▶ _WHAT YOU NEED TO DO_
Copy the data below word for word, leaving out the pictures.

▶ _RECORDS SUPPLIED_
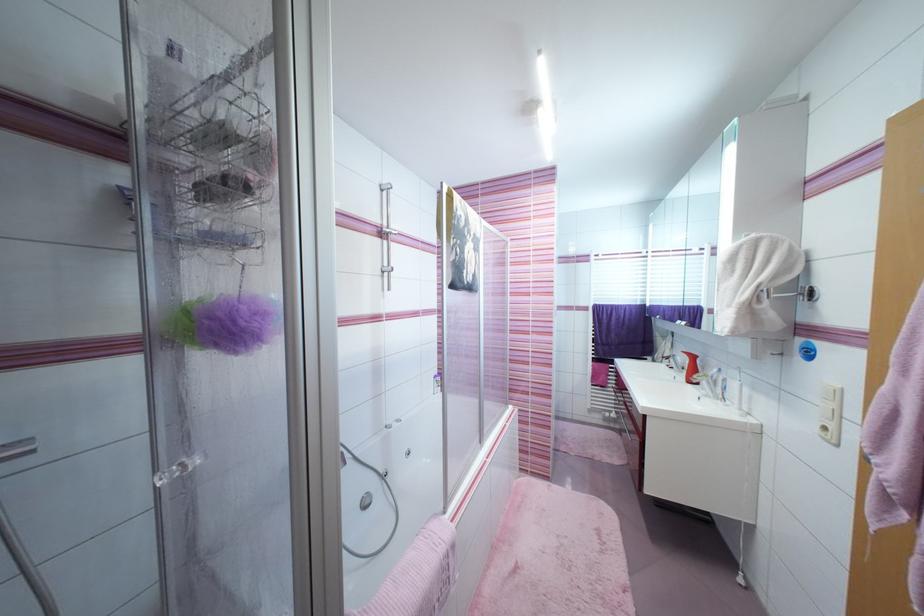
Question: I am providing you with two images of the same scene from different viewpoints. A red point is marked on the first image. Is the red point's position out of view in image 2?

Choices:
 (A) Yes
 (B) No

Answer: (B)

▶ _RESPONSE BOX_
Question: I am providing you with two images of the same scene from different viewpoints. A red point is marked on the first image. Is the red point's position out of view in image 2?

Choices:
 (A) Yes
 (B) No

Answer: (B)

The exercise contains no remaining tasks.